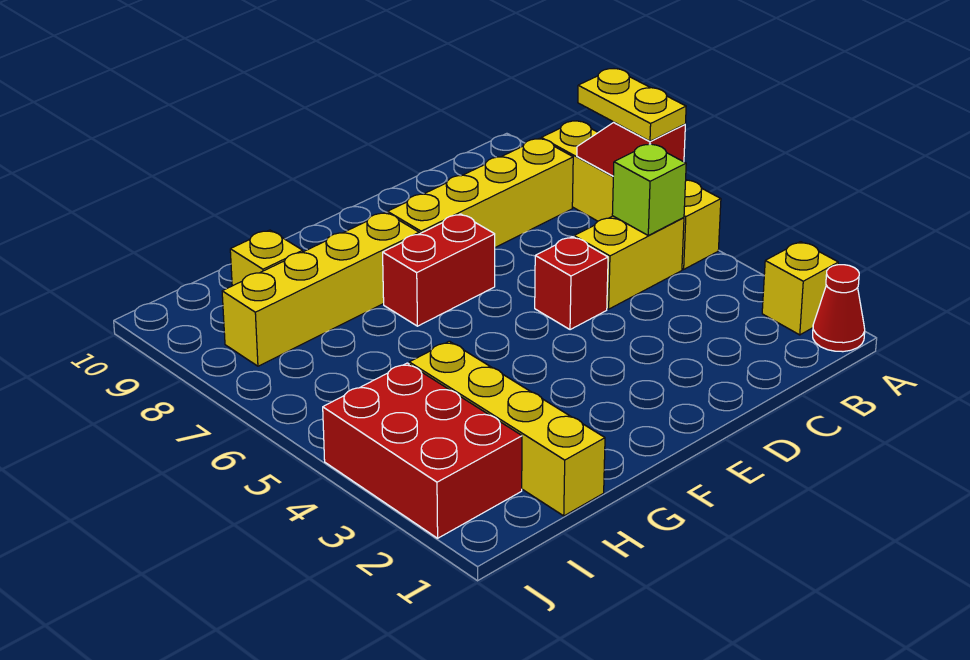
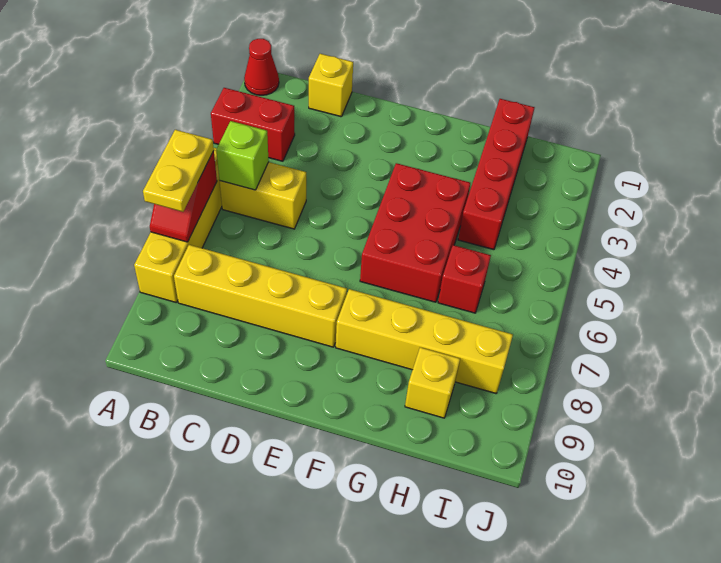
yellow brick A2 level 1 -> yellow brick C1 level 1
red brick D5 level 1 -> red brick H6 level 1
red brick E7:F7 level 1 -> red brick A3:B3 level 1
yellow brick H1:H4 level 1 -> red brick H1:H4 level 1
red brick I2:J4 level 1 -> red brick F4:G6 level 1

--

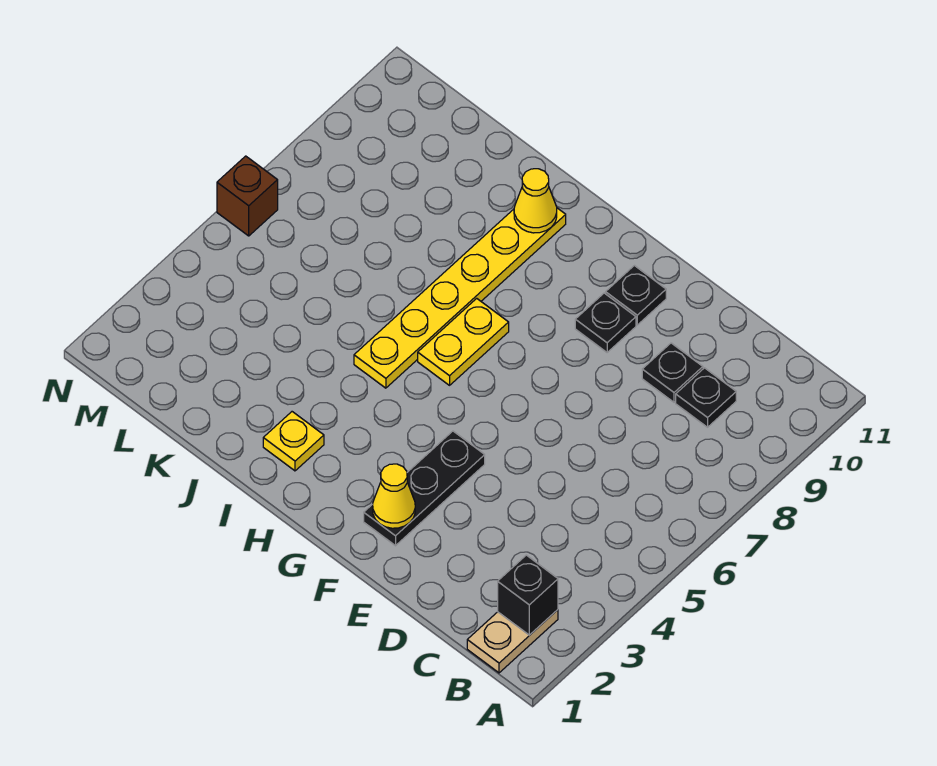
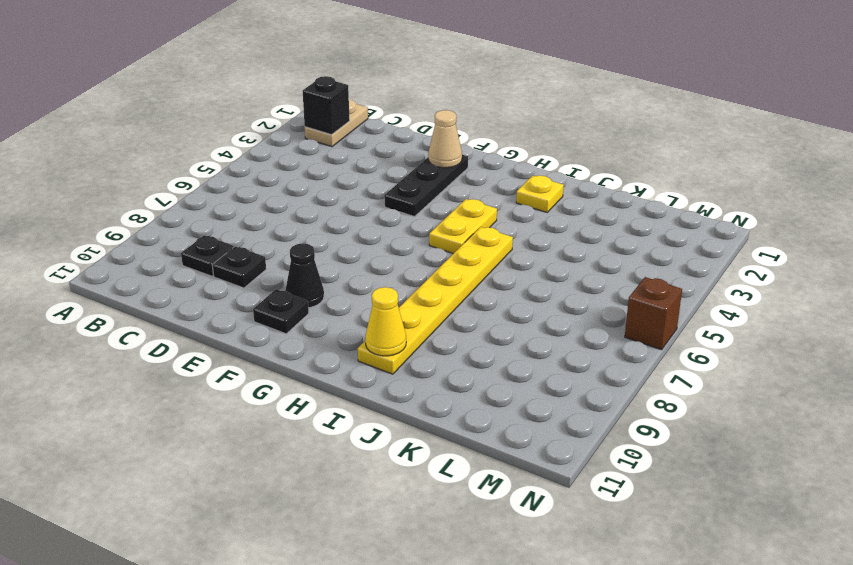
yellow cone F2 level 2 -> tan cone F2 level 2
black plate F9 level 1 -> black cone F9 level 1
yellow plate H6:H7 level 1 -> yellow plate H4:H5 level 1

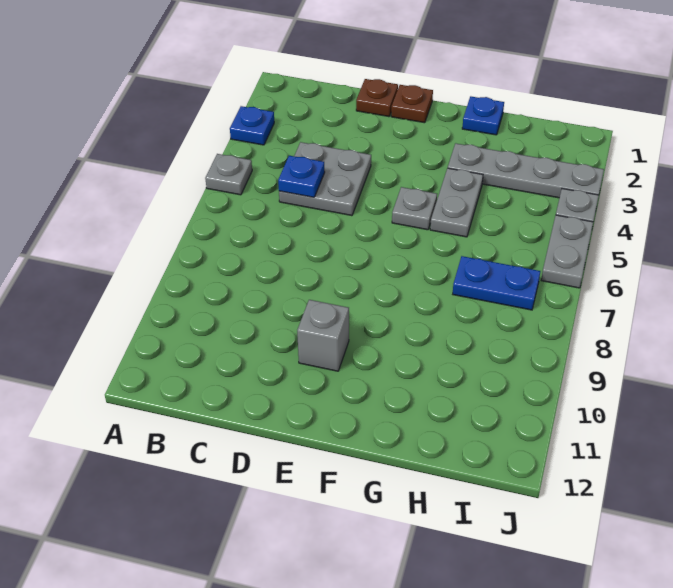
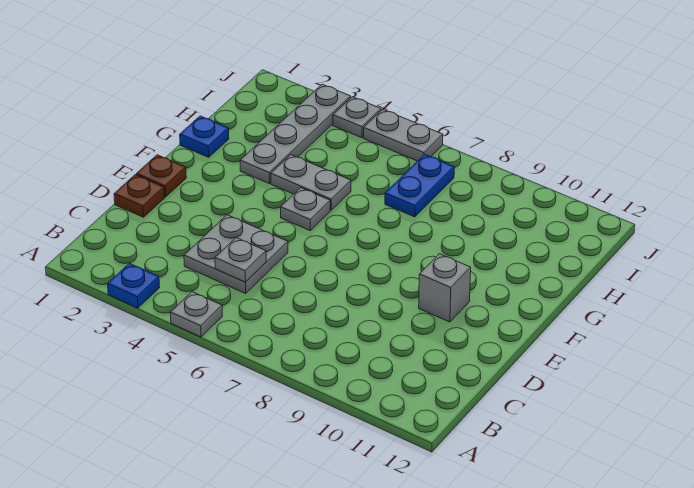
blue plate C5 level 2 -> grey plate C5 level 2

--

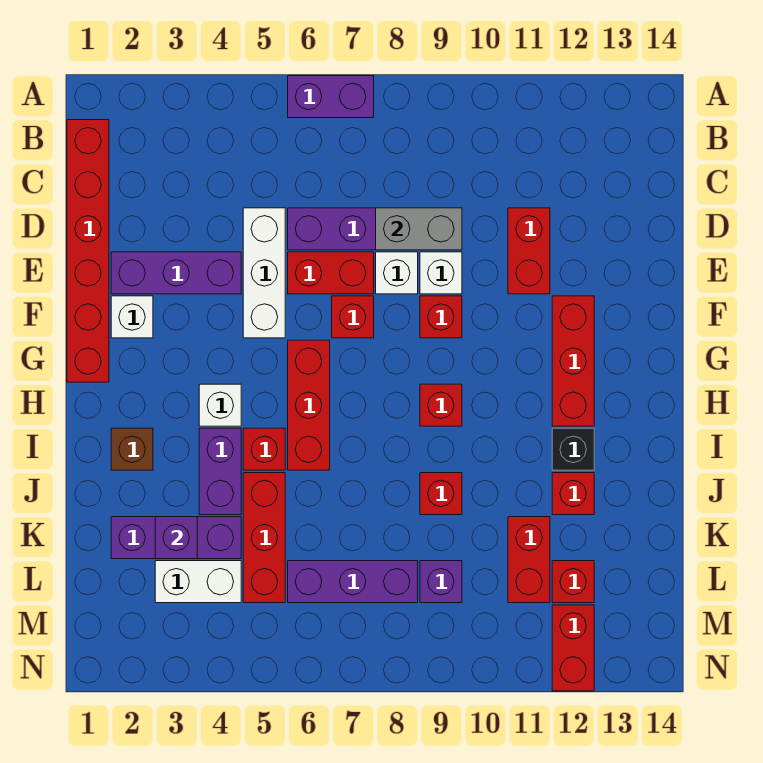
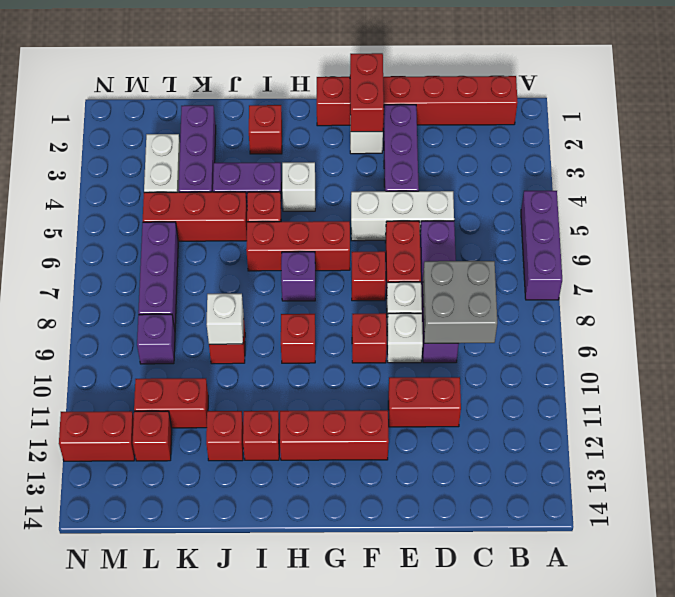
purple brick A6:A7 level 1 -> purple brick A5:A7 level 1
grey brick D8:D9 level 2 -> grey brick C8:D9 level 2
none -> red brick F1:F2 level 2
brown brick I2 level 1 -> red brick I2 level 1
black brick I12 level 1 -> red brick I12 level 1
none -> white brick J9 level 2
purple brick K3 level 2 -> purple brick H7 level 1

What you need to do: Beginning with the line that contains "yellow cone F2 level 2 -> tan cone F2 level 2" and ending with the line that contains "blue plate C5", reproduce the listing exactly, pictures excluded.

Solution to the exercise:
yellow cone F2 level 2 -> tan cone F2 level 2
black plate F9 level 1 -> black cone F9 level 1
yellow plate H6:H7 level 1 -> yellow plate H4:H5 level 1

blue plate C5 level 2 -> grey plate C5 level 2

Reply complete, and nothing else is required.